Work required
Please reproduce the data below word for word, from the line with "coordinates (424, 490)." up to and including the final line of the data.

Dataset content
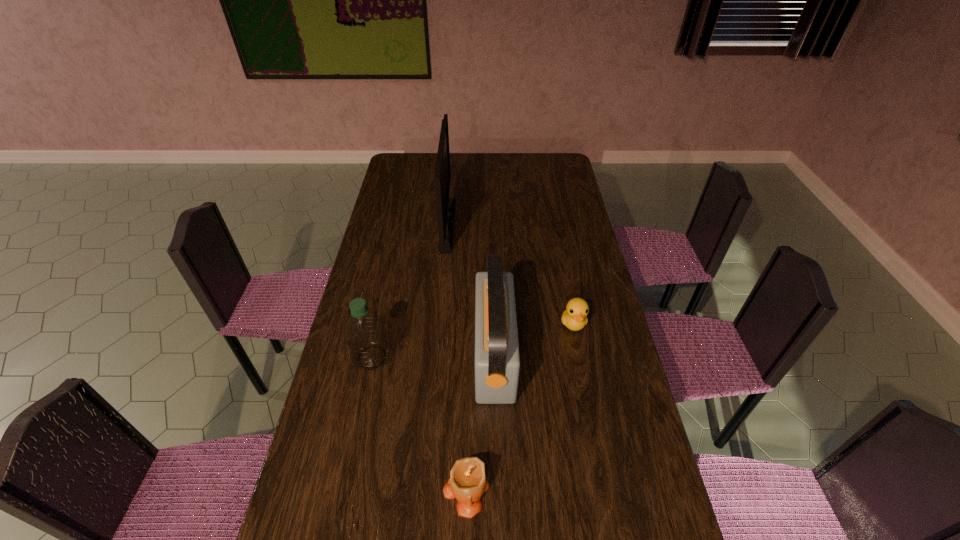
Where is `the closest object relative to the third tallest object`? the closest object relative to the third tallest object is located at coordinates (497, 361).

You are a GUI agent. You are given a task and a screenshot of the screen. Output one action in this format:
    pyautogui.click(x=<x>, y=<y>)
    Task: Click on the vacant region that satisfies the following two spatial constraints: 1. on the front-facing side of the tallest object; 2. on the back side of the candle
    The image size is (960, 540).
    Given the screenshot: What is the action you would take?
    pyautogui.click(x=424, y=490)

Where is `vacant space that satisfies the following two spatial constraints: 1. on the face of the duck; 2. on the front-facing side of the radio receiver`? This screenshot has width=960, height=540. vacant space that satisfies the following two spatial constraints: 1. on the face of the duck; 2. on the front-facing side of the radio receiver is located at coordinates (580, 355).

Where is `vacant position in the image that satisfies the following two spatial constraints: 1. on the front-facing side of the fourth object from right to left; 2. on the back side of the candle`? This screenshot has height=540, width=960. vacant position in the image that satisfies the following two spatial constraints: 1. on the front-facing side of the fourth object from right to left; 2. on the back side of the candle is located at coordinates (424, 490).

Locate an element on the screen. The height and width of the screenshot is (540, 960). vacant position in the image that satisfies the following two spatial constraints: 1. on the front side of the leftmost object; 2. on the left side of the nearest object is located at coordinates (344, 490).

Finished answer
Where is `vacant position in the image that satisfies the following two spatial constraints: 1. on the front-facing side of the fourth object from right to left; 2. on the back side of the candle`? This screenshot has height=540, width=960. vacant position in the image that satisfies the following two spatial constraints: 1. on the front-facing side of the fourth object from right to left; 2. on the back side of the candle is located at coordinates (424, 490).

Locate an element on the screen. The height and width of the screenshot is (540, 960). vacant position in the image that satisfies the following two spatial constraints: 1. on the front side of the leftmost object; 2. on the left side of the nearest object is located at coordinates (344, 490).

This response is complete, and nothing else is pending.